Extracted information:
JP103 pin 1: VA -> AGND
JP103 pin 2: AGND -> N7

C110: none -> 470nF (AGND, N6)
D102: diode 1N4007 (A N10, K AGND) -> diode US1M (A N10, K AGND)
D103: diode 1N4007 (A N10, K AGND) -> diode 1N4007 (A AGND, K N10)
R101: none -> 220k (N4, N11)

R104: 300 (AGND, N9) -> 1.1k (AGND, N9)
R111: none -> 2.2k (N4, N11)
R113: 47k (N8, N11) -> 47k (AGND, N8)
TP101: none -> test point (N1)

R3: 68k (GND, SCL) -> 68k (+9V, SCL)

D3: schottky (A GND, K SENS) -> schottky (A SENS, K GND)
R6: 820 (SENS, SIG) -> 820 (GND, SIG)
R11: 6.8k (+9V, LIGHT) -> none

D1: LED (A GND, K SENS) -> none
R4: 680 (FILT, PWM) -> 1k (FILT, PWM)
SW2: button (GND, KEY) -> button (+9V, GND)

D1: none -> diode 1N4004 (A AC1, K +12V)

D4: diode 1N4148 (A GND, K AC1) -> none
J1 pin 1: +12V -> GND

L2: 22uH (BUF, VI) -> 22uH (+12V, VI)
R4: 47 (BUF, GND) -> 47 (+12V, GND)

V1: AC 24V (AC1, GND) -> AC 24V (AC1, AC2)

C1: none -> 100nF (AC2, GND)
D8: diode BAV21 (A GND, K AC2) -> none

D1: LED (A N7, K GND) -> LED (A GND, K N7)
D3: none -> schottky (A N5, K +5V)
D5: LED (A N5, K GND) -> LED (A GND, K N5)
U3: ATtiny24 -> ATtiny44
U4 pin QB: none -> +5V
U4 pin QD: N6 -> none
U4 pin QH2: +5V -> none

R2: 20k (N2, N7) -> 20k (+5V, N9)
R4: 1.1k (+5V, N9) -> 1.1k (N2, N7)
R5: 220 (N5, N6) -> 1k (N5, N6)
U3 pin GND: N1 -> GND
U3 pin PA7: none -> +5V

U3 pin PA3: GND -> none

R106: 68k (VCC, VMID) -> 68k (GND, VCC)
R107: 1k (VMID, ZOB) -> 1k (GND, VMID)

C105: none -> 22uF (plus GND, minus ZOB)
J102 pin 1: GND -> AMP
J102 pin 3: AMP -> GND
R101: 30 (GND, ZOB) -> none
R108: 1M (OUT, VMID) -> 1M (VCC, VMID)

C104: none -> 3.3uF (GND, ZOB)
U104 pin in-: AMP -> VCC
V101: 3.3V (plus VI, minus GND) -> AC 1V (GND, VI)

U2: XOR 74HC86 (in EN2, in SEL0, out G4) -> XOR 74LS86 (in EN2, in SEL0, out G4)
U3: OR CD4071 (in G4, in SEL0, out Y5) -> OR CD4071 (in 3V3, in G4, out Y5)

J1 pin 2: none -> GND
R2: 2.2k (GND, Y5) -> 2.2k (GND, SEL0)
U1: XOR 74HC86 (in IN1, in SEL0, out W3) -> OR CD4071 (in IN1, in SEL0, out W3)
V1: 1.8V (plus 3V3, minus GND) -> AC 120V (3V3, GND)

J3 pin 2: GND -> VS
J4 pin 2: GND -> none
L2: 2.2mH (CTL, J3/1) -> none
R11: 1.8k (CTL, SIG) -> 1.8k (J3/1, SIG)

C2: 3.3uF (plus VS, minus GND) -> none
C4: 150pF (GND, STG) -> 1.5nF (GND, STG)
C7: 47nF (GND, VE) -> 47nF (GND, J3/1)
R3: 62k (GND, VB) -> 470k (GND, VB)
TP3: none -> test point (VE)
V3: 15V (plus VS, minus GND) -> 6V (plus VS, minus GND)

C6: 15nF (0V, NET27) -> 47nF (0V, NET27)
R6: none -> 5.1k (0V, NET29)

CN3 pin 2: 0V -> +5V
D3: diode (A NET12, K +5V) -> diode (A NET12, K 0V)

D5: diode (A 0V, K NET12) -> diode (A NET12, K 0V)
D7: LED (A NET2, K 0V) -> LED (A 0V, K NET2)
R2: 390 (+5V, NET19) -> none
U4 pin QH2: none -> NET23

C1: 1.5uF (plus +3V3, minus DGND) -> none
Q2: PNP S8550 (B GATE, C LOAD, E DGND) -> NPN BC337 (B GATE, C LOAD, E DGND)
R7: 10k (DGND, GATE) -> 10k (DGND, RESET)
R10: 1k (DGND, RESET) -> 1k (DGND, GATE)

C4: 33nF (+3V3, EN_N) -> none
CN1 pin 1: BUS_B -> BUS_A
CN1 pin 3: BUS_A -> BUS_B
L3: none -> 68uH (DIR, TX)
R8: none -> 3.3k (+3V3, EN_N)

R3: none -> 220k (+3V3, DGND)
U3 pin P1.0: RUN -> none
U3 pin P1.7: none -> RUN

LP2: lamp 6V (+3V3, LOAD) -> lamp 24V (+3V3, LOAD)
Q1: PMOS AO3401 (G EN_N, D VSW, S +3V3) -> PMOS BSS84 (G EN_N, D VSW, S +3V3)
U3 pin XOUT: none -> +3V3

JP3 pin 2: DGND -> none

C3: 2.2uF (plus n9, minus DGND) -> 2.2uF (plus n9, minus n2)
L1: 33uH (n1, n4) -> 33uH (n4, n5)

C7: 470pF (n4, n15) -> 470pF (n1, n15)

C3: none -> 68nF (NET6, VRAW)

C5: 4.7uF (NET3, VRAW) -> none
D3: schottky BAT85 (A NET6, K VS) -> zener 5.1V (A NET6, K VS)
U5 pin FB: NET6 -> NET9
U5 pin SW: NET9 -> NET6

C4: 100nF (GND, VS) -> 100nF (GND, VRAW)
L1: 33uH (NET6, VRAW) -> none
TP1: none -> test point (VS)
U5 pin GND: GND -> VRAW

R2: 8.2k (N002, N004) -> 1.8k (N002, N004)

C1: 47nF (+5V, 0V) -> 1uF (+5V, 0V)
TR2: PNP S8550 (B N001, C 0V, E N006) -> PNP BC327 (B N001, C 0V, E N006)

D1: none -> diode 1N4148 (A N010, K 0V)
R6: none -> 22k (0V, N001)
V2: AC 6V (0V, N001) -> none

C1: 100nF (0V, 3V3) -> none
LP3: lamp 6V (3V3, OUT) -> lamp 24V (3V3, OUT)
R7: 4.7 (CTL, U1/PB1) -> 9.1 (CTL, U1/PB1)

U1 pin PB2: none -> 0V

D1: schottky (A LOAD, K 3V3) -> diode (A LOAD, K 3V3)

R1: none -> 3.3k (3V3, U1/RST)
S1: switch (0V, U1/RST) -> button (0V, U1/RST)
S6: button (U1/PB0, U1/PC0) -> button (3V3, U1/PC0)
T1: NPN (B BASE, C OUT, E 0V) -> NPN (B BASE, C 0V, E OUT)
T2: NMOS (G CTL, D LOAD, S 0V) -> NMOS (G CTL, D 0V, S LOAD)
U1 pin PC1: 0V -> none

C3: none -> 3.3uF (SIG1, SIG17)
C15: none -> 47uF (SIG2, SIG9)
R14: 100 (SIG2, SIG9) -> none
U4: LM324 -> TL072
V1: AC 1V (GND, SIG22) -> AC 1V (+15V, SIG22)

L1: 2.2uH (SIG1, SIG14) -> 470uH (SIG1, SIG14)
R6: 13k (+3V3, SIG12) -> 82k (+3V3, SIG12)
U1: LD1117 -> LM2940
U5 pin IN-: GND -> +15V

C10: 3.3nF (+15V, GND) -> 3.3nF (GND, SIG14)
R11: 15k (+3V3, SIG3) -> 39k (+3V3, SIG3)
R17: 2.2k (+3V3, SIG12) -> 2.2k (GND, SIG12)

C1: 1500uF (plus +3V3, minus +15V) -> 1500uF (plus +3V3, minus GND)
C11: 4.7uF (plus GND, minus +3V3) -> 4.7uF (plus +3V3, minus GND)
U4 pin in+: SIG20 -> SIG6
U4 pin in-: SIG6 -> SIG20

Exercise aim: Everything from the line with "C2: 3.3uF (plus VS, minus GND) -> none" through the line with "R2: 8.2k (N002, N004) -> 1.8k (N002, N004)" in the listing above must be retyped exactly, with nothing added.

Solution:
C2: 3.3uF (plus VS, minus GND) -> none
C4: 150pF (GND, STG) -> 1.5nF (GND, STG)
C7: 47nF (GND, VE) -> 47nF (GND, J3/1)
R3: 62k (GND, VB) -> 470k (GND, VB)
TP3: none -> test point (VE)
V3: 15V (plus VS, minus GND) -> 6V (plus VS, minus GND)

C6: 15nF (0V, NET27) -> 47nF (0V, NET27)
R6: none -> 5.1k (0V, NET29)

CN3 pin 2: 0V -> +5V
D3: diode (A NET12, K +5V) -> diode (A NET12, K 0V)

D5: diode (A 0V, K NET12) -> diode (A NET12, K 0V)
D7: LED (A NET2, K 0V) -> LED (A 0V, K NET2)
R2: 390 (+5V, NET19) -> none
U4 pin QH2: none -> NET23

C1: 1.5uF (plus +3V3, minus DGND) -> none
Q2: PNP S8550 (B GATE, C LOAD, E DGND) -> NPN BC337 (B GATE, C LOAD, E DGND)
R7: 10k (DGND, GATE) -> 10k (DGND, RESET)
R10: 1k (DGND, RESET) -> 1k (DGND, GATE)

C4: 33nF (+3V3, EN_N) -> none
CN1 pin 1: BUS_B -> BUS_A
CN1 pin 3: BUS_A -> BUS_B
L3: none -> 68uH (DIR, TX)
R8: none -> 3.3k (+3V3, EN_N)

R3: none -> 220k (+3V3, DGND)
U3 pin P1.0: RUN -> none
U3 pin P1.7: none -> RUN

LP2: lamp 6V (+3V3, LOAD) -> lamp 24V (+3V3, LOAD)
Q1: PMOS AO3401 (G EN_N, D VSW, S +3V3) -> PMOS BSS84 (G EN_N, D VSW, S +3V3)
U3 pin XOUT: none -> +3V3

JP3 pin 2: DGND -> none

C3: 2.2uF (plus n9, minus DGND) -> 2.2uF (plus n9, minus n2)
L1: 33uH (n1, n4) -> 33uH (n4, n5)

C7: 470pF (n4, n15) -> 470pF (n1, n15)

C3: none -> 68nF (NET6, VRAW)

C5: 4.7uF (NET3, VRAW) -> none
D3: schottky BAT85 (A NET6, K VS) -> zener 5.1V (A NET6, K VS)
U5 pin FB: NET6 -> NET9
U5 pin SW: NET9 -> NET6

C4: 100nF (GND, VS) -> 100nF (GND, VRAW)
L1: 33uH (NET6, VRAW) -> none
TP1: none -> test point (VS)
U5 pin GND: GND -> VRAW

R2: 8.2k (N002, N004) -> 1.8k (N002, N004)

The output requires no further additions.